Given information:
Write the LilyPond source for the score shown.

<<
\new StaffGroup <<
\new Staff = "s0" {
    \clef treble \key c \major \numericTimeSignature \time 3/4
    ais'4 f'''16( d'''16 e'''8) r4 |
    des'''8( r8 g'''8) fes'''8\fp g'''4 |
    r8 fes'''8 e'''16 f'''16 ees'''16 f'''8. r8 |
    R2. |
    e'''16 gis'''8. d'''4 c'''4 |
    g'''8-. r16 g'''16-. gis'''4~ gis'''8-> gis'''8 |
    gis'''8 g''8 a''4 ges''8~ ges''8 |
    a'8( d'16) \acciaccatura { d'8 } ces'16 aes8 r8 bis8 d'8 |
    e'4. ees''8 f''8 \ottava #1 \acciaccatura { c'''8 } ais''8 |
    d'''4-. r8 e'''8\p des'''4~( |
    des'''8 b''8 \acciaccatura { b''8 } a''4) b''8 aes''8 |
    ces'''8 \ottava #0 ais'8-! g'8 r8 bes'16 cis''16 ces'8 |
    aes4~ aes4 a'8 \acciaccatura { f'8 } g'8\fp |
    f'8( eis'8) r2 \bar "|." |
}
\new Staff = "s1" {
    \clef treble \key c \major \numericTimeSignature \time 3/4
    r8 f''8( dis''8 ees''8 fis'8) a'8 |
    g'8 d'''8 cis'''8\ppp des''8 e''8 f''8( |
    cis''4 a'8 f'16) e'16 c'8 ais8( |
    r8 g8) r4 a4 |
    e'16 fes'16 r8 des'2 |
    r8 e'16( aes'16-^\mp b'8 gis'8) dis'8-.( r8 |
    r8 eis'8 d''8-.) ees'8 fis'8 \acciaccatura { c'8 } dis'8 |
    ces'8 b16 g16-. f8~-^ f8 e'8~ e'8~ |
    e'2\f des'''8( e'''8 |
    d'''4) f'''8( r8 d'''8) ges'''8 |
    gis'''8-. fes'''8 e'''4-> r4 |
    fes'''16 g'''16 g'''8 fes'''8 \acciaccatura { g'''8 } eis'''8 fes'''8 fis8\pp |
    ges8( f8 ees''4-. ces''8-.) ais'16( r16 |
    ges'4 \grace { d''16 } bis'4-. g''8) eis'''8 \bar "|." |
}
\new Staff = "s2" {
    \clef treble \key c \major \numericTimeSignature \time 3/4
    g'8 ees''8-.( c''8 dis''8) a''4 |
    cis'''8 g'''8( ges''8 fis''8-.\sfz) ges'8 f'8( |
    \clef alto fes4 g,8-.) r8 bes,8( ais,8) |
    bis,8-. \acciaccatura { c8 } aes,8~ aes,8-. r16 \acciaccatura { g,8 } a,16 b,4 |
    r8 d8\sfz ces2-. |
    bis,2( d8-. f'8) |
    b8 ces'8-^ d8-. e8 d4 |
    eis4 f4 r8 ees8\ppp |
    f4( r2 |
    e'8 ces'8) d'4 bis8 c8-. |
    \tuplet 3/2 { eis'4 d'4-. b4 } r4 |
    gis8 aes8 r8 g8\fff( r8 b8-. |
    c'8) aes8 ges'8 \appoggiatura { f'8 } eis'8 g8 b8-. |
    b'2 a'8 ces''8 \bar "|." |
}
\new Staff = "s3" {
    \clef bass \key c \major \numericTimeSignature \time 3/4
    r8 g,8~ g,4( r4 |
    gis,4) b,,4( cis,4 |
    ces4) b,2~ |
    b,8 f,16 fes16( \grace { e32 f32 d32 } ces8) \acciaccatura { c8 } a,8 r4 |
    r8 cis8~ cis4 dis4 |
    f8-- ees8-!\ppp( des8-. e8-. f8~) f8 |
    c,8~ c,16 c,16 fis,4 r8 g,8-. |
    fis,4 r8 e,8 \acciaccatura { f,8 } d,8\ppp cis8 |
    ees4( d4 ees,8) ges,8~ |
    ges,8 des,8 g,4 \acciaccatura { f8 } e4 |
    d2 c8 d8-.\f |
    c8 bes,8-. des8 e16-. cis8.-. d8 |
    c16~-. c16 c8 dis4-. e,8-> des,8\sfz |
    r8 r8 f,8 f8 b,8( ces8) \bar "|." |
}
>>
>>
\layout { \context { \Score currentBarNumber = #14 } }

What this task involves: Find every line above that contains the word "grace" and copy each of those lines in full.

Answer to this problem:
    ges'4 \grace { d''16 } bis'4-. g''8) eis'''8 \bar "|." |
    b,8 f,16 fes16( \grace { e32 f32 d32 } ces8) \acciaccatura { c8 } a,8 r4 |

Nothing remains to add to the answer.